* Assigned task:
Two lines in the listing below mark the span: one contains "red book: 3 -> 2" and one contains "brown ring: 1 -> 3". Reproduce both of them and everything between, exactly.

* Materials provided:
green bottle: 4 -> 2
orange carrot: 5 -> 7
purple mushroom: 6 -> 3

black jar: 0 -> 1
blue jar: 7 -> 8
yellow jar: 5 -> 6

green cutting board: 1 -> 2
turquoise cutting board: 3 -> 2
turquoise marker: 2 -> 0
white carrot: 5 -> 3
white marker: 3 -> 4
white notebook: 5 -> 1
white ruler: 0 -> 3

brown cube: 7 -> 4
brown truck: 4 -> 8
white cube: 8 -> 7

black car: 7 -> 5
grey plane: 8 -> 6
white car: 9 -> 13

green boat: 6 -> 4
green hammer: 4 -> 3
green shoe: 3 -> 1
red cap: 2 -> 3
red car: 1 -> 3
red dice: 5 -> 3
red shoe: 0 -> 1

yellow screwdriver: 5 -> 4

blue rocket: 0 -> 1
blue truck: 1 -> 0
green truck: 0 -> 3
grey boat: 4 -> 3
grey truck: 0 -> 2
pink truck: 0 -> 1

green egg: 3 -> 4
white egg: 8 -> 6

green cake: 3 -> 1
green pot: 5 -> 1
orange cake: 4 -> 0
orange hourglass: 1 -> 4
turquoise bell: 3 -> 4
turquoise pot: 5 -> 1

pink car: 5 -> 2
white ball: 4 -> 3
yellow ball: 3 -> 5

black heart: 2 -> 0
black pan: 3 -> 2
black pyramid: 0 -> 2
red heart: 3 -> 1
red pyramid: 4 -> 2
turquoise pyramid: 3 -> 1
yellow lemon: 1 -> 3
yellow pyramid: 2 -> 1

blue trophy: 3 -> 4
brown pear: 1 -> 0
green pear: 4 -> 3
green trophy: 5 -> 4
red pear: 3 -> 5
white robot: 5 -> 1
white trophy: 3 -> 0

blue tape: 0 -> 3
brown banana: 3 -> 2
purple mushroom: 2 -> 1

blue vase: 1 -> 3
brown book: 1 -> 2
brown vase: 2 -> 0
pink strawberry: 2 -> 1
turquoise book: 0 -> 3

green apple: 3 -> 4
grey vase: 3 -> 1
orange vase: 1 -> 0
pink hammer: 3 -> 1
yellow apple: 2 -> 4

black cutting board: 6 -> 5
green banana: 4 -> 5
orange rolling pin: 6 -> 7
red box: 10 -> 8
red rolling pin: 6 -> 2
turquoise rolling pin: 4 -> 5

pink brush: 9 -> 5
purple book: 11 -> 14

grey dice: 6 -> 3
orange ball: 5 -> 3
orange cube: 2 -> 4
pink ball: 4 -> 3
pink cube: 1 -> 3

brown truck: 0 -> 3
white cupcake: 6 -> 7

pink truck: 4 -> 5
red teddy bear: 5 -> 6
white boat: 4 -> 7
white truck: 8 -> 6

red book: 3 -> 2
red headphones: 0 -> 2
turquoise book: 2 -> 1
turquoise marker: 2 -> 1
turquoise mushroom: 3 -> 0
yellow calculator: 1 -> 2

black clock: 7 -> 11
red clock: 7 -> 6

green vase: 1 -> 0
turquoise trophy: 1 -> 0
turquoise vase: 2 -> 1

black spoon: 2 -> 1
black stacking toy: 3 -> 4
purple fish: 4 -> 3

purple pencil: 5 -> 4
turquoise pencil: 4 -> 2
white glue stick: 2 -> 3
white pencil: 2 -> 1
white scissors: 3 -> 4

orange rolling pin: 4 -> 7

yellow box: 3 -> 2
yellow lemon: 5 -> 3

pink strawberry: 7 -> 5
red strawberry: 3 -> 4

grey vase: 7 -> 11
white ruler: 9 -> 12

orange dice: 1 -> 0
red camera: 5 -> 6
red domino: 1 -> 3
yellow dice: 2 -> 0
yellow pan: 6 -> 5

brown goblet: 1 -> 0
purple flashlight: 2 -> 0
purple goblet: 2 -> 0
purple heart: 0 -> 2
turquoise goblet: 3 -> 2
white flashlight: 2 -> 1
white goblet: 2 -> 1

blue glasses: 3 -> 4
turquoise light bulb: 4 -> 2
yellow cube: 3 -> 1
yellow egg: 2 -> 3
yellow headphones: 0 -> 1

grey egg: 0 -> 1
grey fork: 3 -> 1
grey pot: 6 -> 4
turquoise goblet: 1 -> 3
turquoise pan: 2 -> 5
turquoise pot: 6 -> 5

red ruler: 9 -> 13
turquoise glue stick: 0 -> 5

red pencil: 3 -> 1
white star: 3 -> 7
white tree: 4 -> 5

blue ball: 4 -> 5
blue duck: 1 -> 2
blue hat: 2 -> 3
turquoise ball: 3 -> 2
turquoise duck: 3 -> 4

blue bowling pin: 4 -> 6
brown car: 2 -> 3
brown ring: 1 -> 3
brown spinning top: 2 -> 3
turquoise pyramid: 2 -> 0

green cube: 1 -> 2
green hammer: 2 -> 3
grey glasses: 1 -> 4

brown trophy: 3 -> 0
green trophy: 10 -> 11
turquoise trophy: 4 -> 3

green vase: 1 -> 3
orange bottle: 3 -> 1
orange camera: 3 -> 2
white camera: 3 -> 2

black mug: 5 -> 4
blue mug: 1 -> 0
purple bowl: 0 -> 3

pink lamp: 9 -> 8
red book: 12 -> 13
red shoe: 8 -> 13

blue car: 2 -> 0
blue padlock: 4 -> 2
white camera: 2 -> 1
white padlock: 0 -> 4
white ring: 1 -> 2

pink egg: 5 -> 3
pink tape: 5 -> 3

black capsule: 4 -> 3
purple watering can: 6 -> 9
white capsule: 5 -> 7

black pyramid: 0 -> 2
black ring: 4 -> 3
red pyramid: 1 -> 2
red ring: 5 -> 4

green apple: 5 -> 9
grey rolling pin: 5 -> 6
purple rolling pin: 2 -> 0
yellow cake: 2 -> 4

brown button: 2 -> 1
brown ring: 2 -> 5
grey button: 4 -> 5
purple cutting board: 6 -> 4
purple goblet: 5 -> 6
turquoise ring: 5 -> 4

* Response:
red book: 3 -> 2
red headphones: 0 -> 2
turquoise book: 2 -> 1
turquoise marker: 2 -> 1
turquoise mushroom: 3 -> 0
yellow calculator: 1 -> 2

black clock: 7 -> 11
red clock: 7 -> 6

green vase: 1 -> 0
turquoise trophy: 1 -> 0
turquoise vase: 2 -> 1

black spoon: 2 -> 1
black stacking toy: 3 -> 4
purple fish: 4 -> 3

purple pencil: 5 -> 4
turquoise pencil: 4 -> 2
white glue stick: 2 -> 3
white pencil: 2 -> 1
white scissors: 3 -> 4

orange rolling pin: 4 -> 7

yellow box: 3 -> 2
yellow lemon: 5 -> 3

pink strawberry: 7 -> 5
red strawberry: 3 -> 4

grey vase: 7 -> 11
white ruler: 9 -> 12

orange dice: 1 -> 0
red camera: 5 -> 6
red domino: 1 -> 3
yellow dice: 2 -> 0
yellow pan: 6 -> 5

brown goblet: 1 -> 0
purple flashlight: 2 -> 0
purple goblet: 2 -> 0
purple heart: 0 -> 2
turquoise goblet: 3 -> 2
white flashlight: 2 -> 1
white goblet: 2 -> 1

blue glasses: 3 -> 4
turquoise light bulb: 4 -> 2
yellow cube: 3 -> 1
yellow egg: 2 -> 3
yellow headphones: 0 -> 1

grey egg: 0 -> 1
grey fork: 3 -> 1
grey pot: 6 -> 4
turquoise goblet: 1 -> 3
turquoise pan: 2 -> 5
turquoise pot: 6 -> 5

red ruler: 9 -> 13
turquoise glue stick: 0 -> 5

red pencil: 3 -> 1
white star: 3 -> 7
white tree: 4 -> 5

blue ball: 4 -> 5
blue duck: 1 -> 2
blue hat: 2 -> 3
turquoise ball: 3 -> 2
turquoise duck: 3 -> 4

blue bowling pin: 4 -> 6
brown car: 2 -> 3
brown ring: 1 -> 3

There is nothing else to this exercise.